* ASSIGNMENT
Omitting every picture, output the records below exactly, please.
*** Opening of GIVEN INFORMATION ***
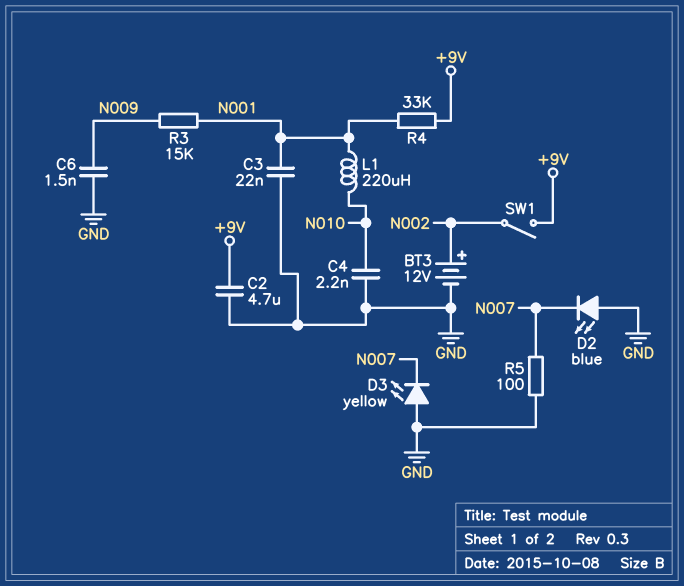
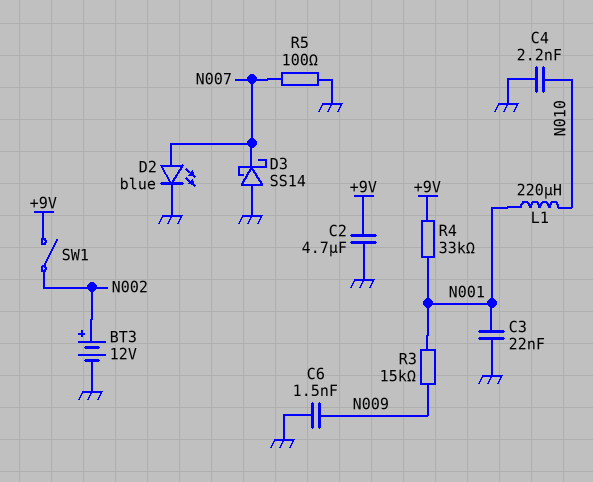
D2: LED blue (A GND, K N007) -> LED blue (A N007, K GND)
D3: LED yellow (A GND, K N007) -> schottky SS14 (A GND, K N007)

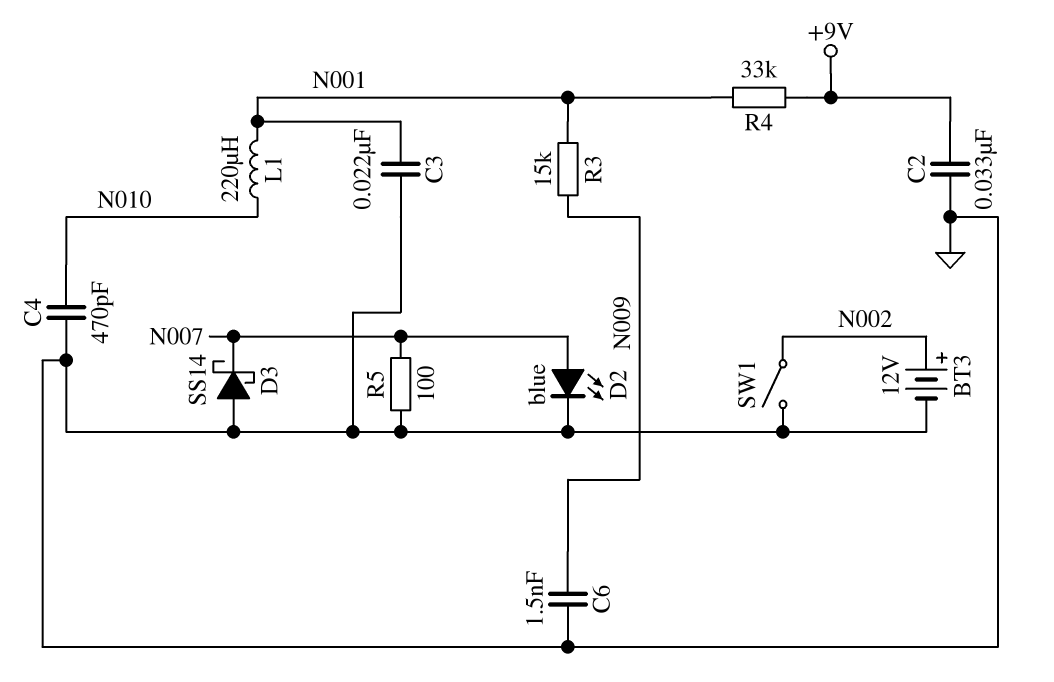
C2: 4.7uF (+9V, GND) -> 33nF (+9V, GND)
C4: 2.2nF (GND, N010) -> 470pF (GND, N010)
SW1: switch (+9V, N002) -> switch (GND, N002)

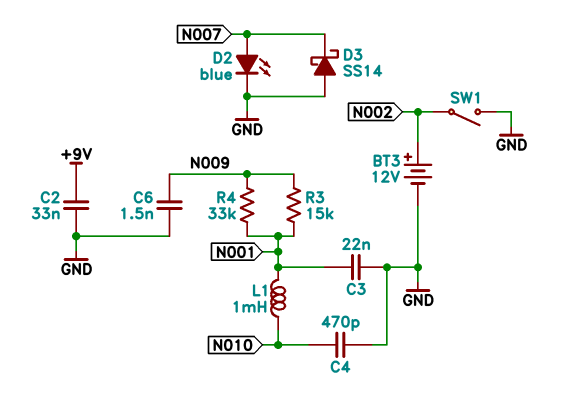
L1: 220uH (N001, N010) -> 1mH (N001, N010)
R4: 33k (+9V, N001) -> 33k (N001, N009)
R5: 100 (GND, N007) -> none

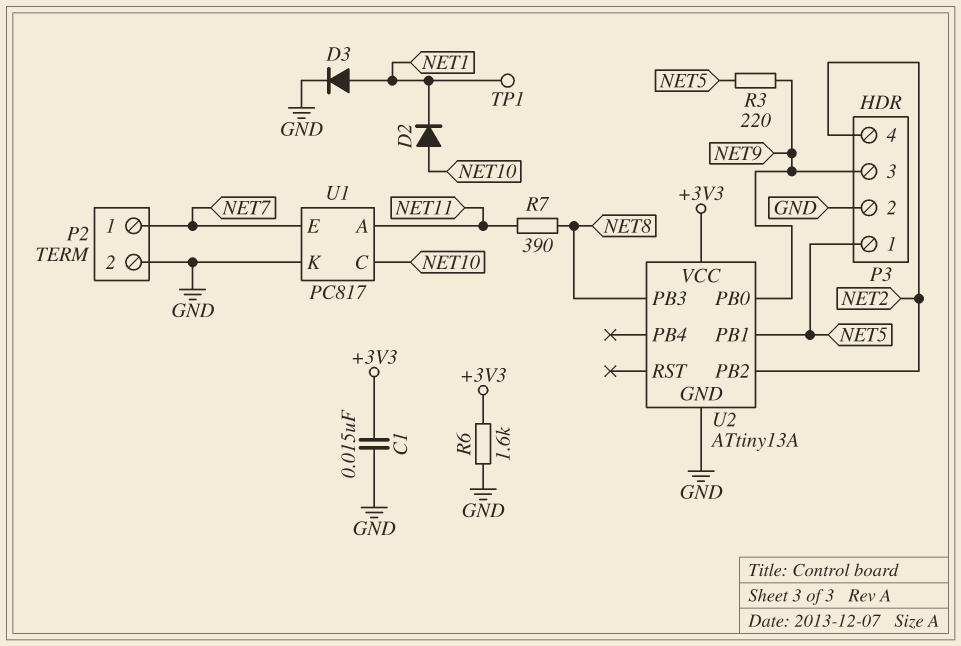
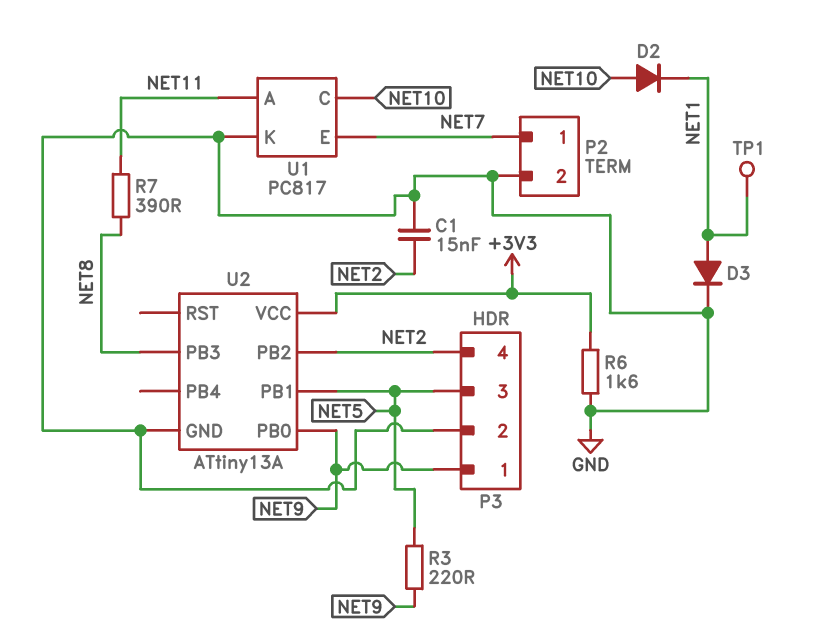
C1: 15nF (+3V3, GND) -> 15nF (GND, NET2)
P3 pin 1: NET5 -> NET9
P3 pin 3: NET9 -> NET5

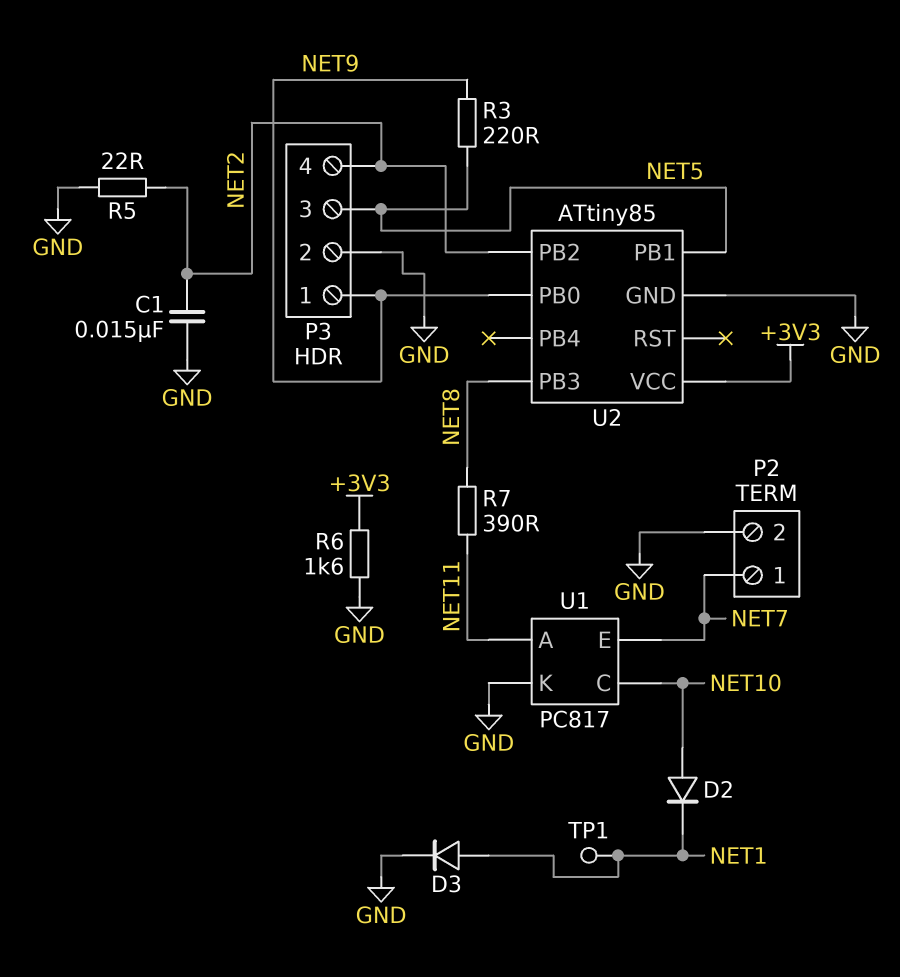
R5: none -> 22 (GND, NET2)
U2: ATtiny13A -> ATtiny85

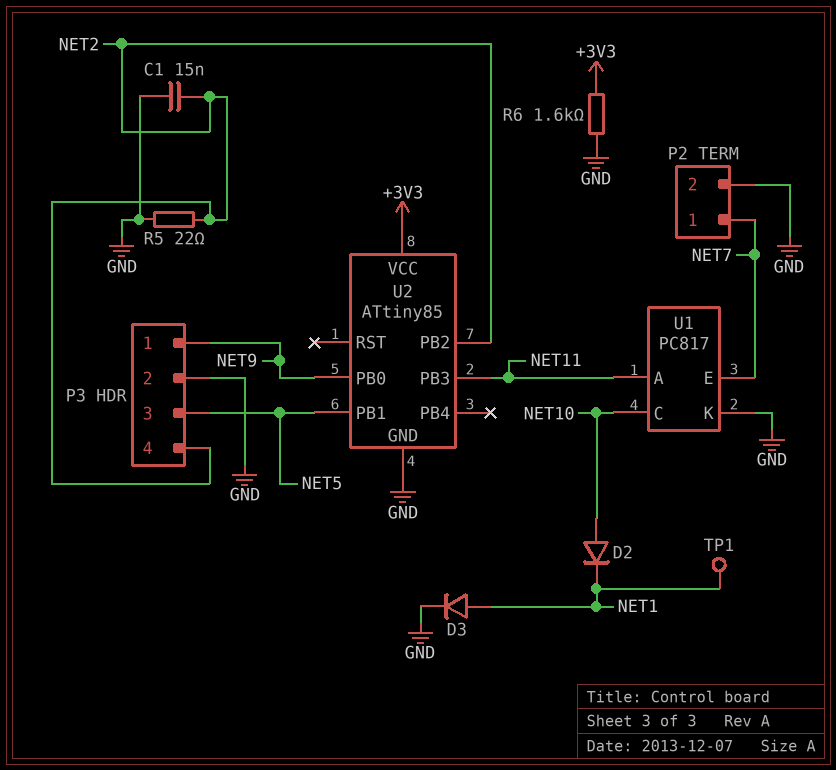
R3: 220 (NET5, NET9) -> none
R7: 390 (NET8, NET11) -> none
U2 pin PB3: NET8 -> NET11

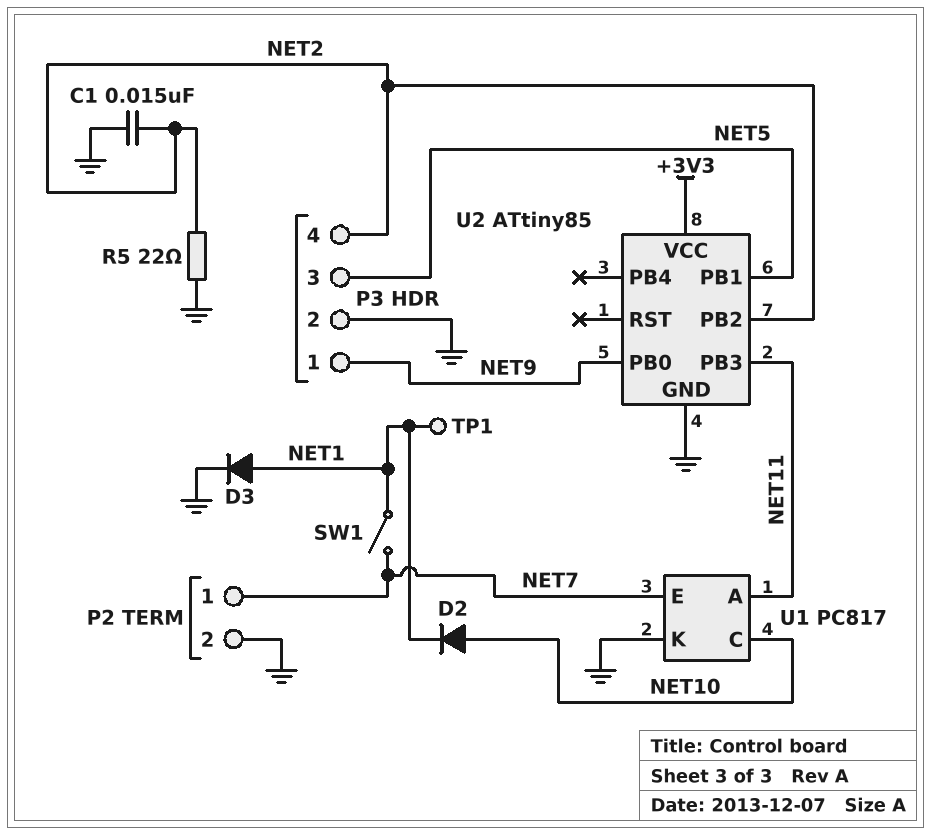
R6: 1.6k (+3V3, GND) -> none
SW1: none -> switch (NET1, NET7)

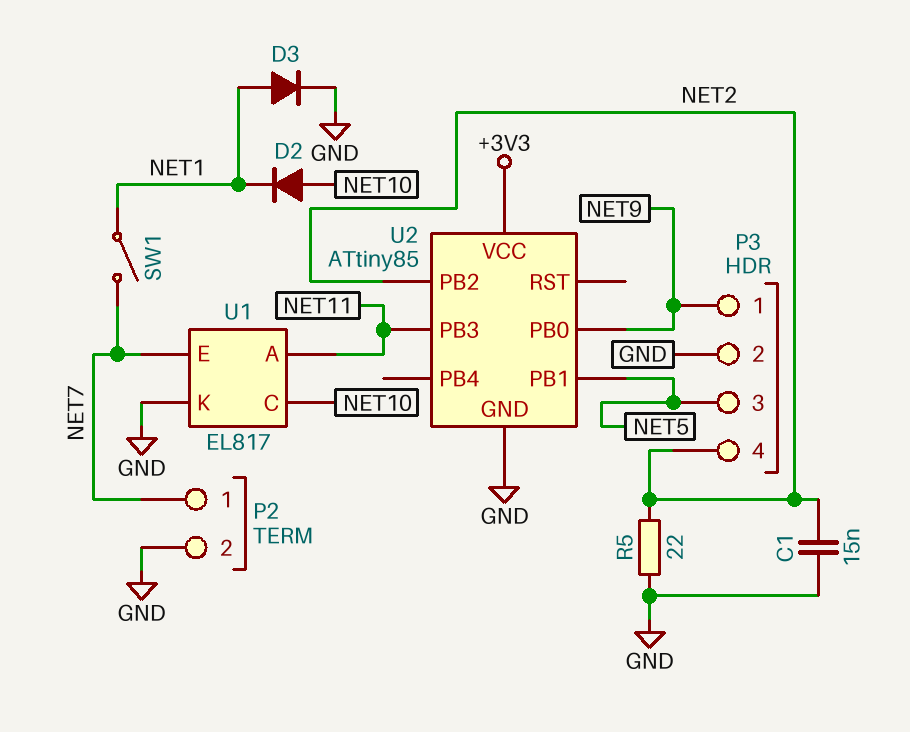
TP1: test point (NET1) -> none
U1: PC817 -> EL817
*** Close of GIVEN INFORMATION ***
* RESPONSE TO THIS TASK
D2: LED blue (A GND, K N007) -> LED blue (A N007, K GND)
D3: LED yellow (A GND, K N007) -> schottky SS14 (A GND, K N007)

C2: 4.7uF (+9V, GND) -> 33nF (+9V, GND)
C4: 2.2nF (GND, N010) -> 470pF (GND, N010)
SW1: switch (+9V, N002) -> switch (GND, N002)

L1: 220uH (N001, N010) -> 1mH (N001, N010)
R4: 33k (+9V, N001) -> 33k (N001, N009)
R5: 100 (GND, N007) -> none

C1: 15nF (+3V3, GND) -> 15nF (GND, NET2)
P3 pin 1: NET5 -> NET9
P3 pin 3: NET9 -> NET5

R5: none -> 22 (GND, NET2)
U2: ATtiny13A -> ATtiny85

R3: 220 (NET5, NET9) -> none
R7: 390 (NET8, NET11) -> none
U2 pin PB3: NET8 -> NET11

R6: 1.6k (+3V3, GND) -> none
SW1: none -> switch (NET1, NET7)

TP1: test point (NET1) -> none
U1: PC817 -> EL817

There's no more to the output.